*Exercise directions*
Go through the lines below, tally those that include the word "brown", and give only the tally.

*Source material*

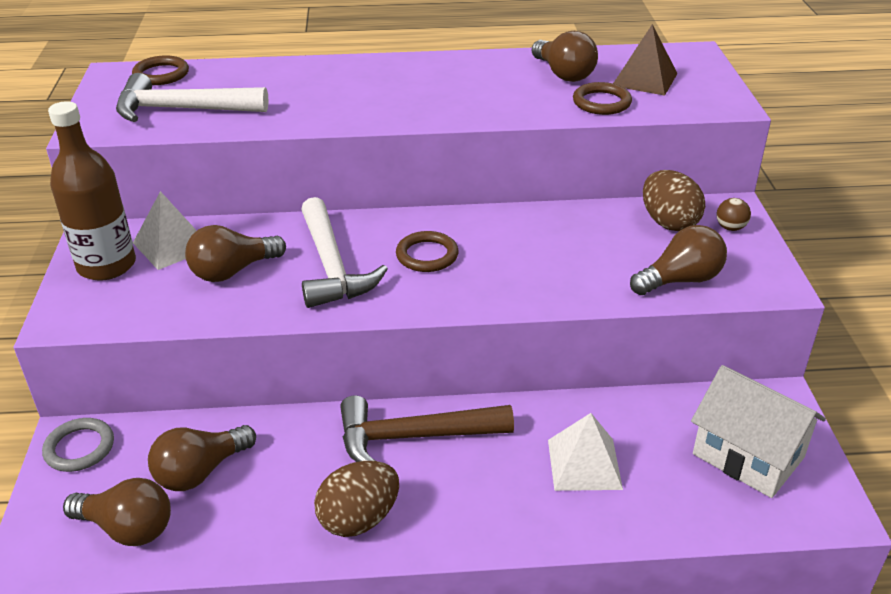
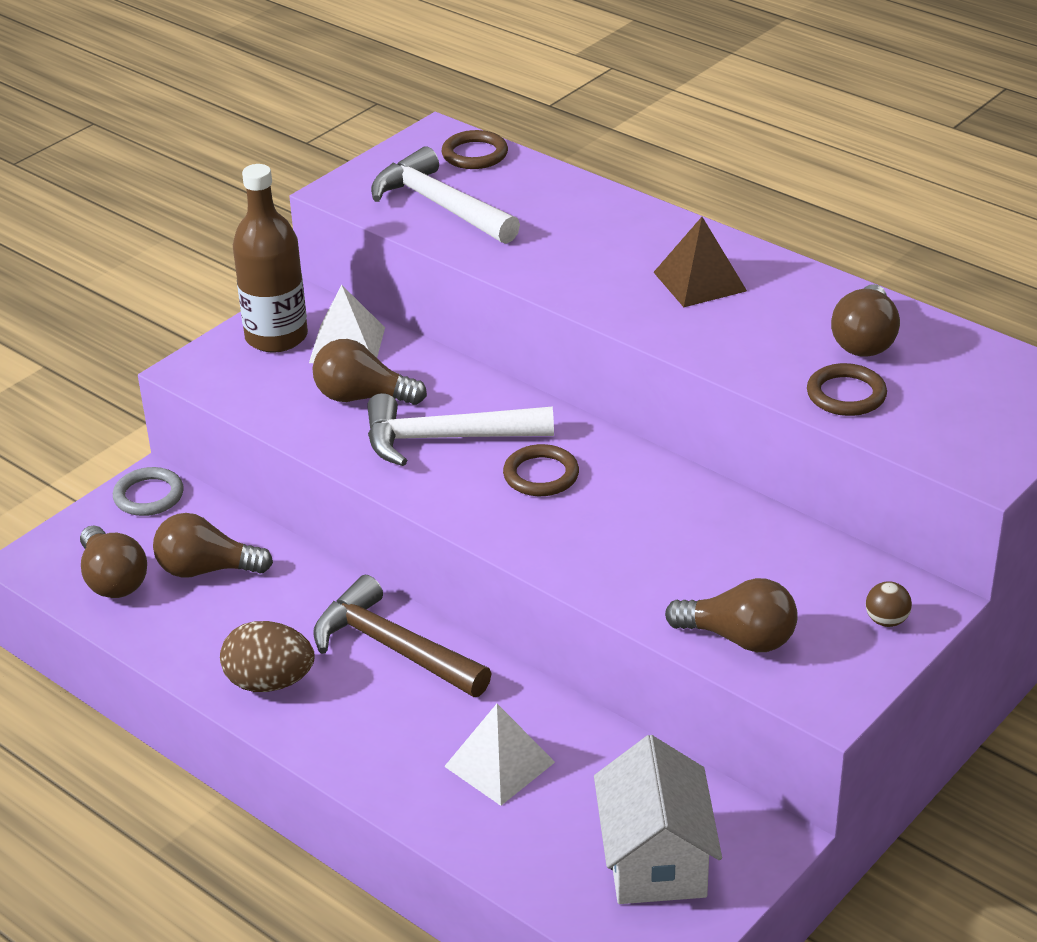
camera: 45 degrees right, 0 degrees up
(331, 266) = (445, 438): white hammer -> white hammer turned 60 degrees clockwise
(644, 79) = (945, 391): brown pyramid -> brown pyramid (699, 281)
(668, 222) = (828, 577): brown egg -> none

*Output below*
2